====== Records to process ======
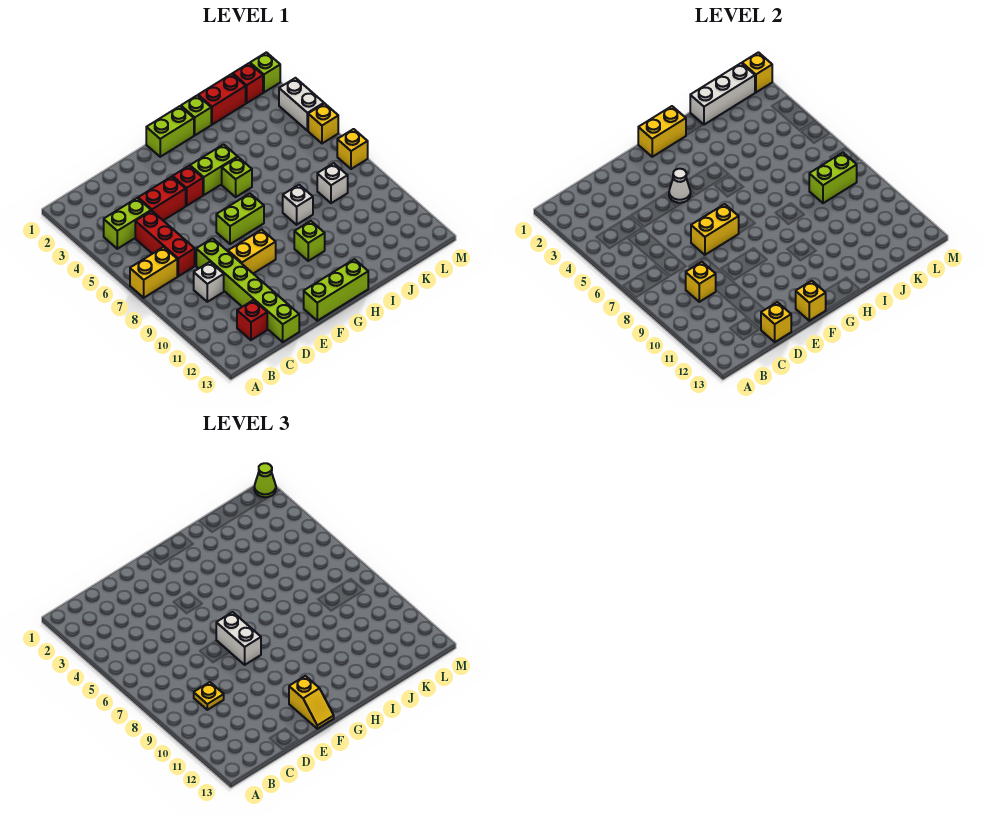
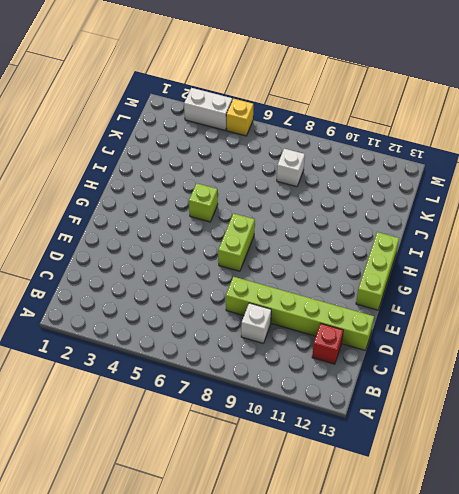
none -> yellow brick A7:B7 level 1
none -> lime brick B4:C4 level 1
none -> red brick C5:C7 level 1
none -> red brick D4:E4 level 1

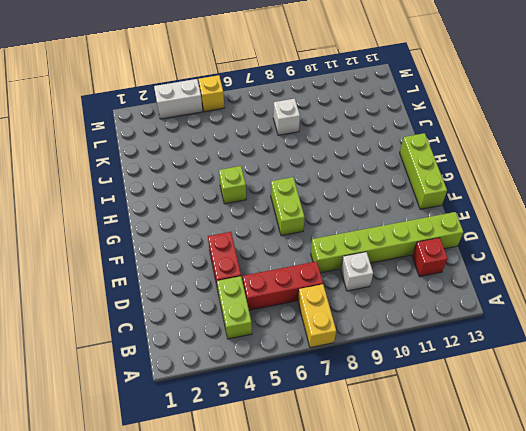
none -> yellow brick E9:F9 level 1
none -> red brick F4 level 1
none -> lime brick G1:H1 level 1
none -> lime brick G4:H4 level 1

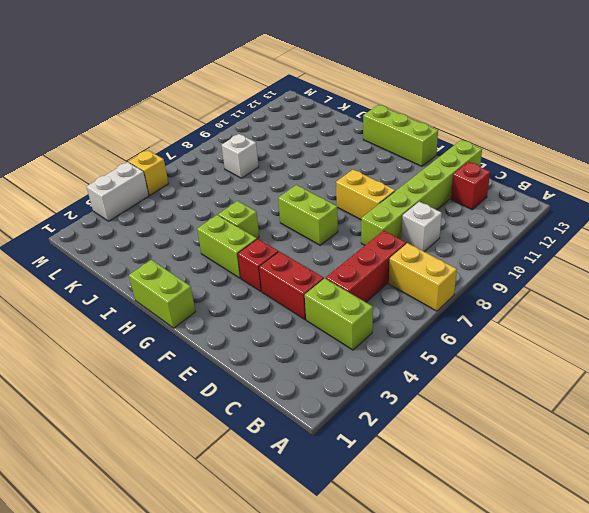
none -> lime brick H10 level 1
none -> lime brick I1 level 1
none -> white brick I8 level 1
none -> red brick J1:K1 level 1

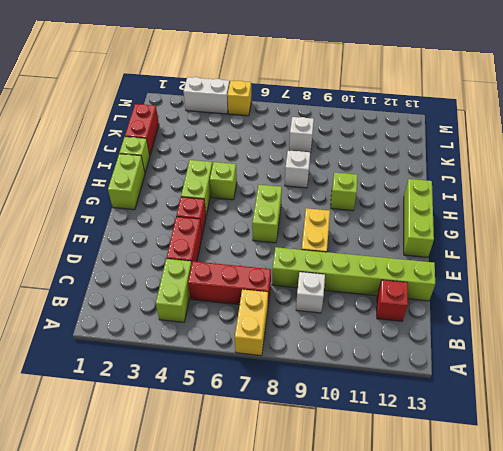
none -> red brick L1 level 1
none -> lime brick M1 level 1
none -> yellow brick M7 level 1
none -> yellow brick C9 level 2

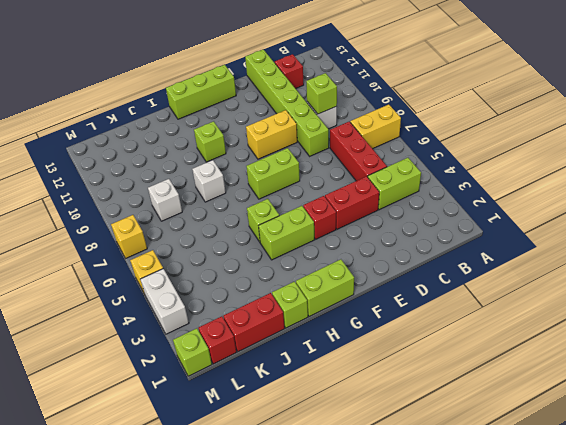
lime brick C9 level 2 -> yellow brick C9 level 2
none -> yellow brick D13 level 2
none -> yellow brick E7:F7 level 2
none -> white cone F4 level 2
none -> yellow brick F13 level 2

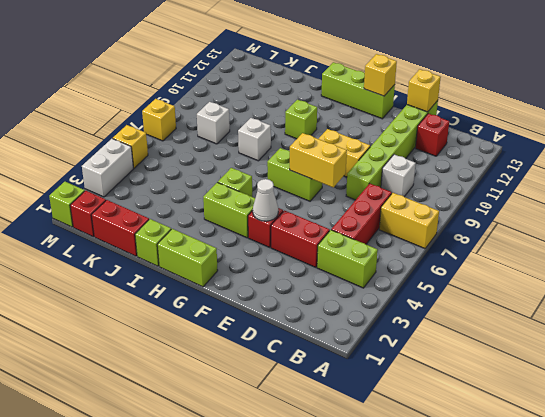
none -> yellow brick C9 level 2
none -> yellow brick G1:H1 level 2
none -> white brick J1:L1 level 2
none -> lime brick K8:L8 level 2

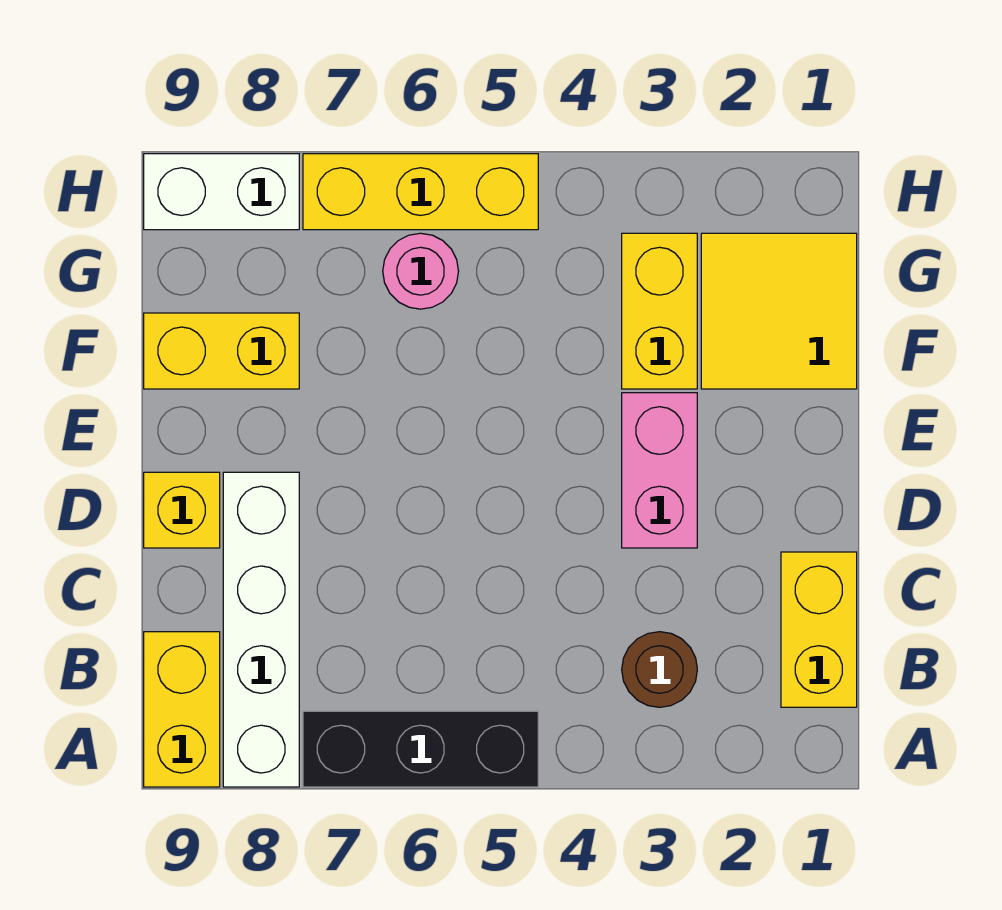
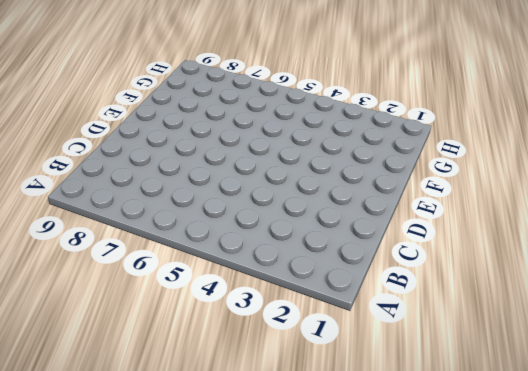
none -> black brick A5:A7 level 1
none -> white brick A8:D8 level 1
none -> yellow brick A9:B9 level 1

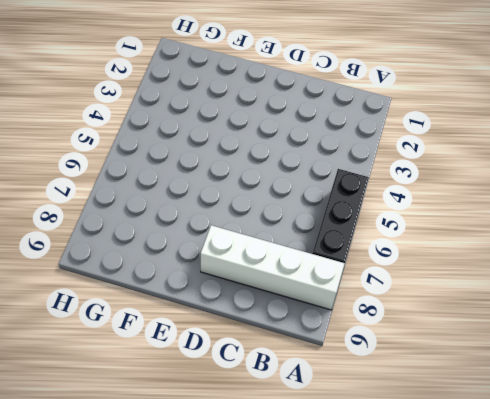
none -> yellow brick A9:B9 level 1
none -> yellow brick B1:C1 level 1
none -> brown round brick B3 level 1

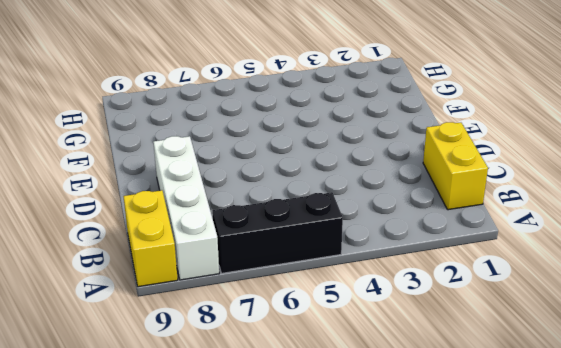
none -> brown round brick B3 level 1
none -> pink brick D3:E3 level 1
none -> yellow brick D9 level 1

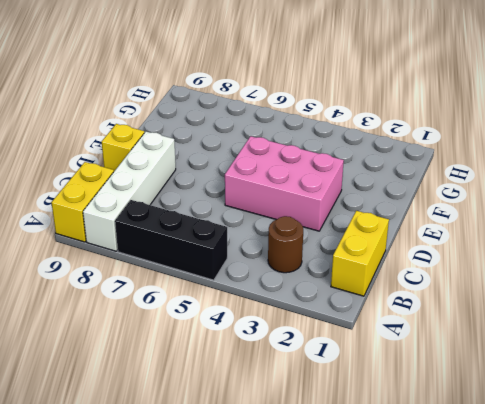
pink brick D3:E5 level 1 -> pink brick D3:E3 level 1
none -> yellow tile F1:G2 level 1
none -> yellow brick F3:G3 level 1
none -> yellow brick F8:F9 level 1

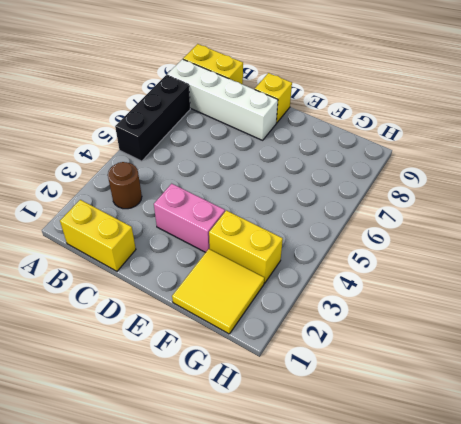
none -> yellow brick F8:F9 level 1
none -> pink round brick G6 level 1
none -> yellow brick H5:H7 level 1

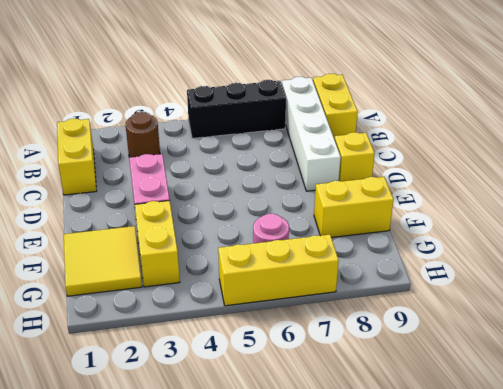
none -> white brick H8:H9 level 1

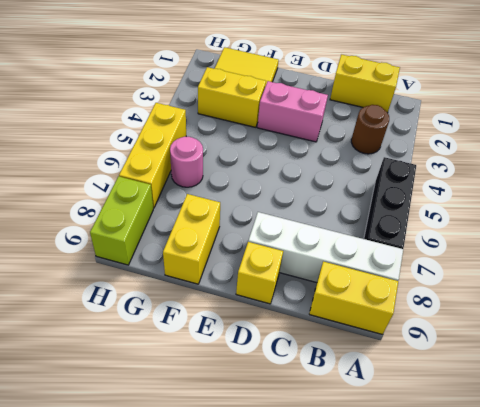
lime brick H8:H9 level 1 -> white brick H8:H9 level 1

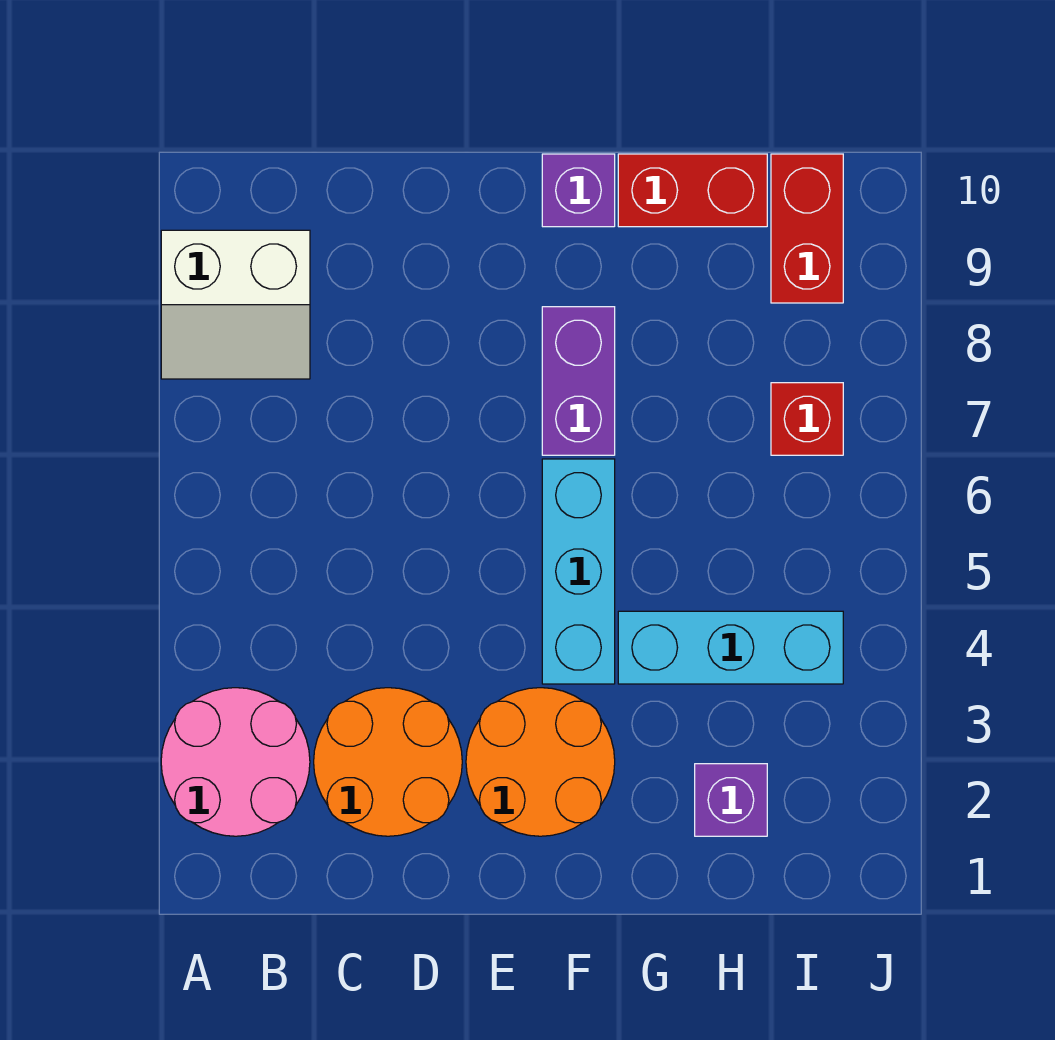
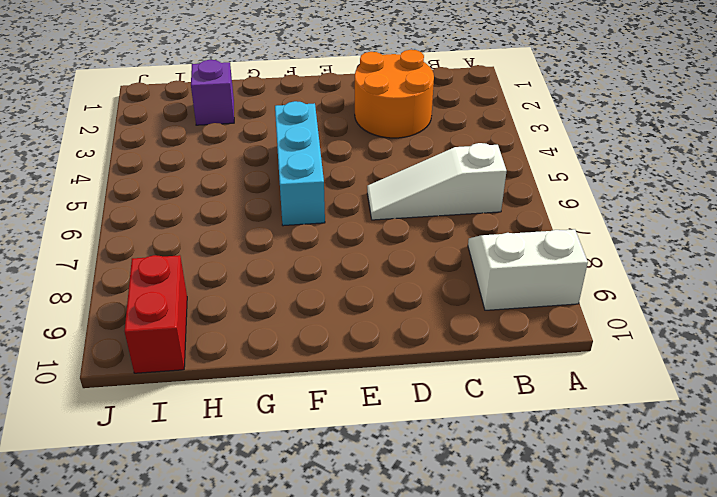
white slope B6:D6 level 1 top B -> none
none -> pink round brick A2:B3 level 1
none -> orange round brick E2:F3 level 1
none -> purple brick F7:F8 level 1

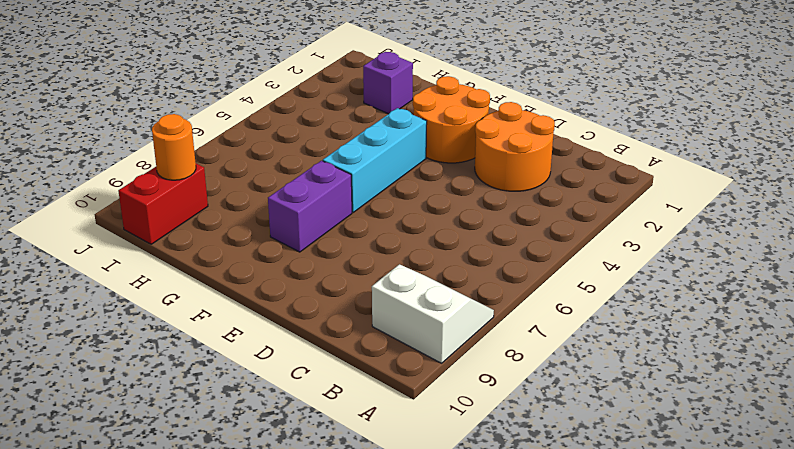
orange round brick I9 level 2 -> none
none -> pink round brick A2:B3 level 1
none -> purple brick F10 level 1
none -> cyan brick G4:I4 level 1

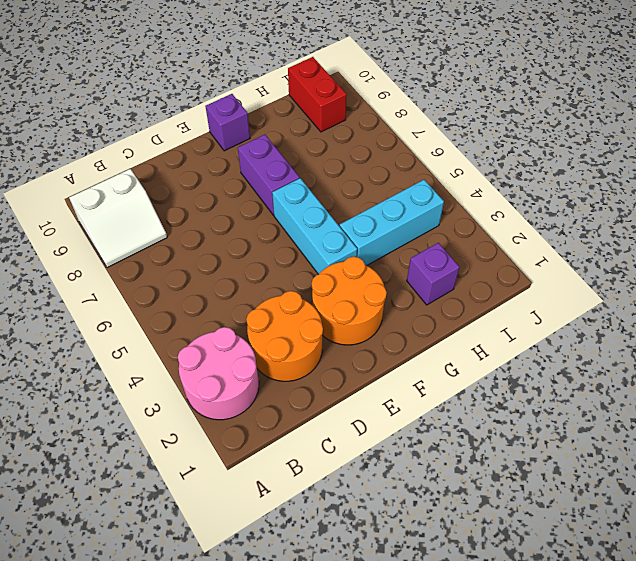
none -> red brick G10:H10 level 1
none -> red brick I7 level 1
======
* What this task involves *
Read the entries and show each line that mentions "round".

* Exercise answer *
none -> brown round brick B3 level 1
none -> brown round brick B3 level 1
none -> pink round brick G6 level 1
none -> pink round brick A2:B3 level 1
none -> orange round brick E2:F3 level 1
orange round brick I9 level 2 -> none
none -> pink round brick A2:B3 level 1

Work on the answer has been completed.